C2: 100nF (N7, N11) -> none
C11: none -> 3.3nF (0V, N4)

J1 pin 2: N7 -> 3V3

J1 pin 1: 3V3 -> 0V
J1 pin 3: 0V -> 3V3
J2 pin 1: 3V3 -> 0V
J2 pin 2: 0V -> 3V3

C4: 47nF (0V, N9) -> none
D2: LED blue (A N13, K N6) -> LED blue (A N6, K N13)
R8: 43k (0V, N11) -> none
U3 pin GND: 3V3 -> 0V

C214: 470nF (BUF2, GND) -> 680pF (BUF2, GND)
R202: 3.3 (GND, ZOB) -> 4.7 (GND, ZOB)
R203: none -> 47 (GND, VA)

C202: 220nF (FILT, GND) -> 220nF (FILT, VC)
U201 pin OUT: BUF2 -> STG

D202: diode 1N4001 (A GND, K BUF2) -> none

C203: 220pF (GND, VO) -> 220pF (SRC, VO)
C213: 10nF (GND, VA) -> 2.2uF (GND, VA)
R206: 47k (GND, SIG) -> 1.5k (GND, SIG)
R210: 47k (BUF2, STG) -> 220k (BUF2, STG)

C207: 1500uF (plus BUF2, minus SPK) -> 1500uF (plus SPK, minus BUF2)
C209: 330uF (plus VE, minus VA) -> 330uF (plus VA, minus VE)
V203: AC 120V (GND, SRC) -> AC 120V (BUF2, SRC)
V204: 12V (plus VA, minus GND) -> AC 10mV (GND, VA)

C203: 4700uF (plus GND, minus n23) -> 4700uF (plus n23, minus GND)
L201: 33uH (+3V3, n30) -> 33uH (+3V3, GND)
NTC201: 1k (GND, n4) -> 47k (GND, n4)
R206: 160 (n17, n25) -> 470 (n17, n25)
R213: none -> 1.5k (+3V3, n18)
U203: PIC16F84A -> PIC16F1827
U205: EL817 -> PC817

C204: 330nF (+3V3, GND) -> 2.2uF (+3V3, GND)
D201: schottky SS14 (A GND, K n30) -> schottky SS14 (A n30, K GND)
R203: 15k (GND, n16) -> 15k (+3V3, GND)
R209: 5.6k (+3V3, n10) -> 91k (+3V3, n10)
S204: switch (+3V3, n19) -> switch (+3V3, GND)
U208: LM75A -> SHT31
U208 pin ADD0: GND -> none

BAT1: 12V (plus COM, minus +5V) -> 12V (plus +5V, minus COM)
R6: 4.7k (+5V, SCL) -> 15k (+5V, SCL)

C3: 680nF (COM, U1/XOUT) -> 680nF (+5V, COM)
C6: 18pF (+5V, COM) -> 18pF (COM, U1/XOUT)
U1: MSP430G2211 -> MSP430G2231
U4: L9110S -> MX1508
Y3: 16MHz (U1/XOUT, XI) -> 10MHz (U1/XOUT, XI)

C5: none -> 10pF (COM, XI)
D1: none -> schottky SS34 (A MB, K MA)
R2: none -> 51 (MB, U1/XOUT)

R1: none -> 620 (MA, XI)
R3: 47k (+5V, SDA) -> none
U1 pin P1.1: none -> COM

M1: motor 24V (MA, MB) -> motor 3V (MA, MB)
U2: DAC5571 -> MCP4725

○ ○ ○ ○ ○ ○ ○

What lines in the material above include "minus"? Copy every one of them.

# Exercise result
C207: 1500uF (plus BUF2, minus SPK) -> 1500uF (plus SPK, minus BUF2)
C209: 330uF (plus VE, minus VA) -> 330uF (plus VA, minus VE)
V204: 12V (plus VA, minus GND) -> AC 10mV (GND, VA)
C203: 4700uF (plus GND, minus n23) -> 4700uF (plus n23, minus GND)
BAT1: 12V (plus COM, minus +5V) -> 12V (plus +5V, minus COM)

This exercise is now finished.